§ **PROBLEM TO SOLVE**: Print, exactly and with no pictures, the line containing "green tree: 2 -> 0" and each line after it to the end of the entries below.

======== DATA SUPPLIED ========

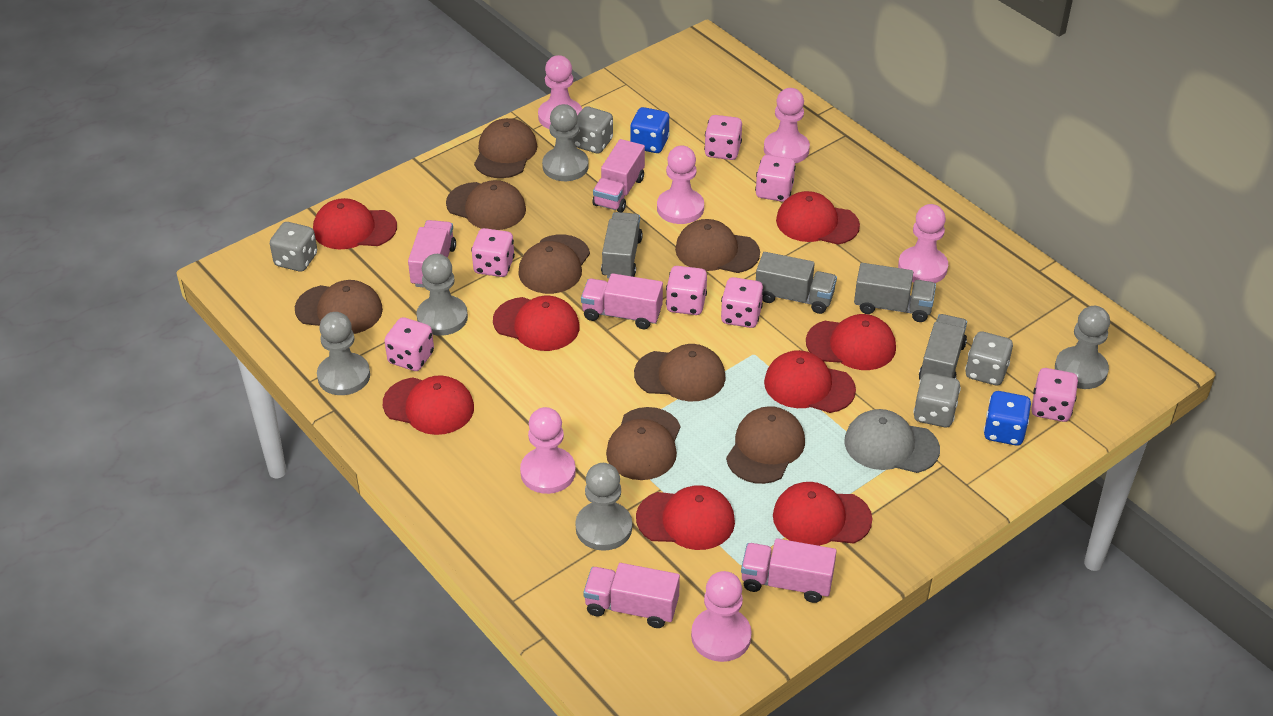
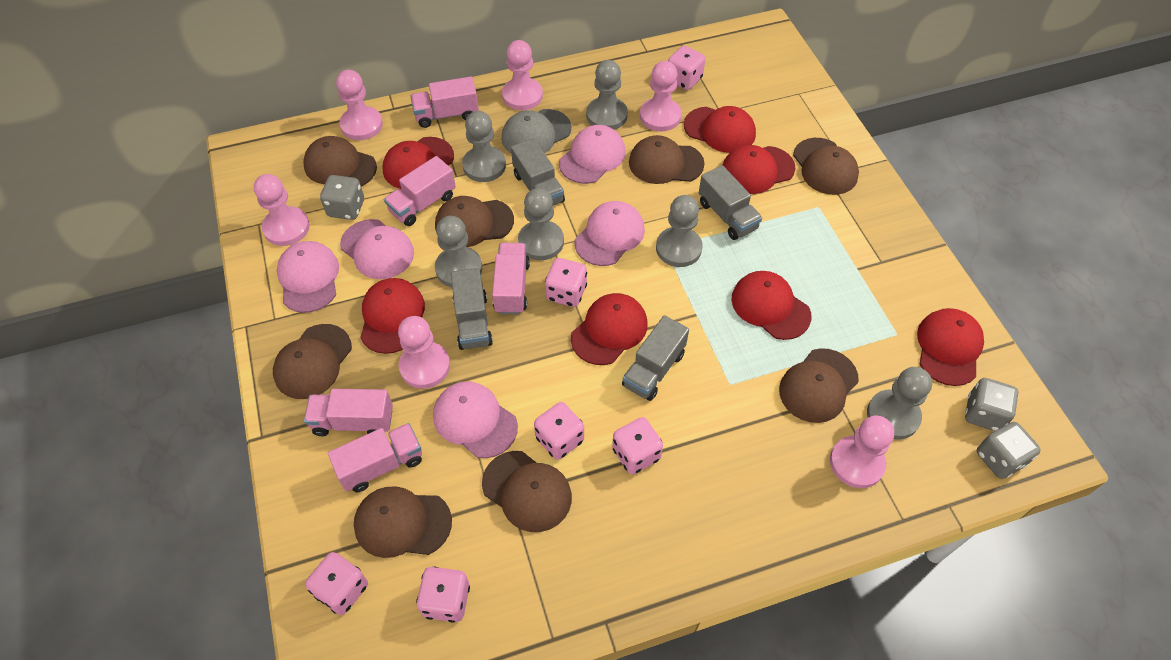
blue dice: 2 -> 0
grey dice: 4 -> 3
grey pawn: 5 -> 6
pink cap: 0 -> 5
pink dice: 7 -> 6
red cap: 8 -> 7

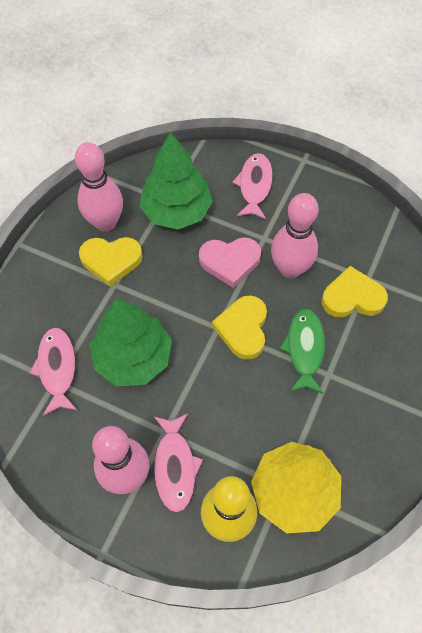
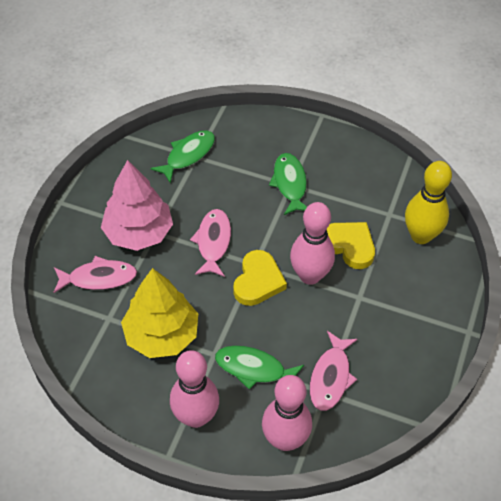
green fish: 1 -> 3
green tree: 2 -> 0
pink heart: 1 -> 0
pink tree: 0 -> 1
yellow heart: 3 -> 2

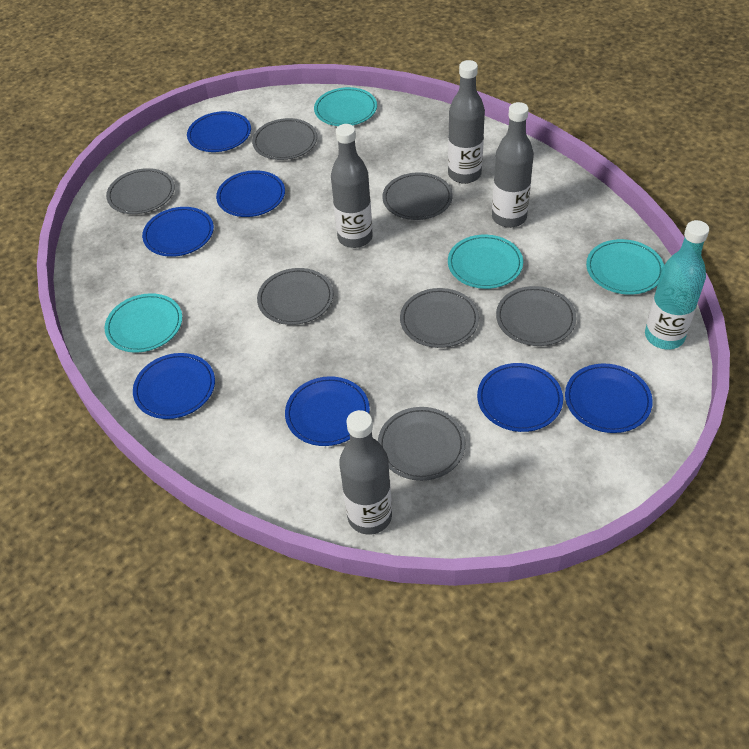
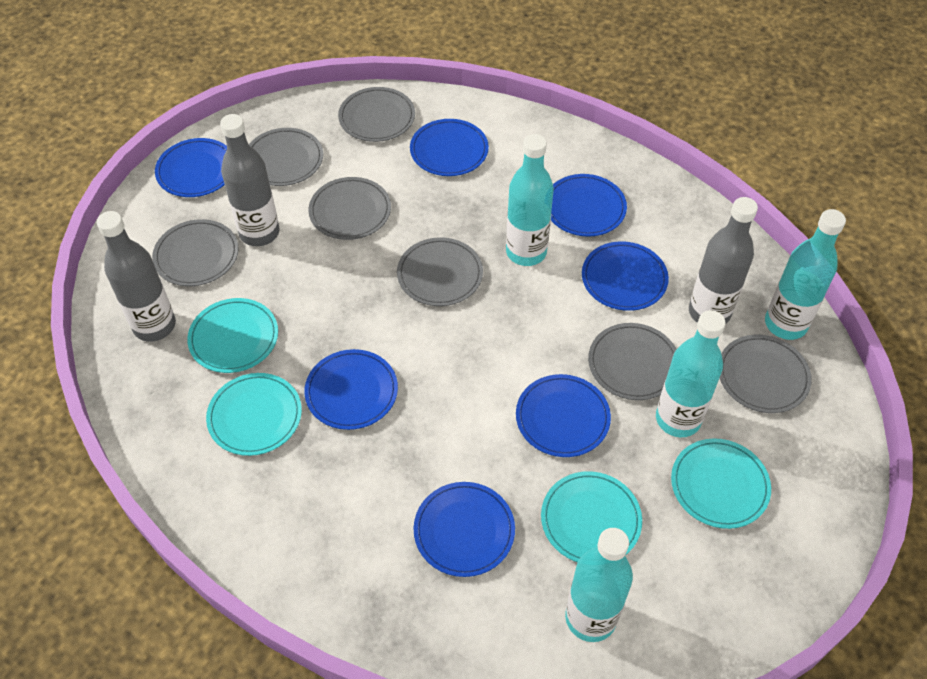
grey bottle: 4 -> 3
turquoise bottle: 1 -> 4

========

§ **SOLVED EXERCISE**:
green tree: 2 -> 0
pink heart: 1 -> 0
pink tree: 0 -> 1
yellow heart: 3 -> 2

grey bottle: 4 -> 3
turquoise bottle: 1 -> 4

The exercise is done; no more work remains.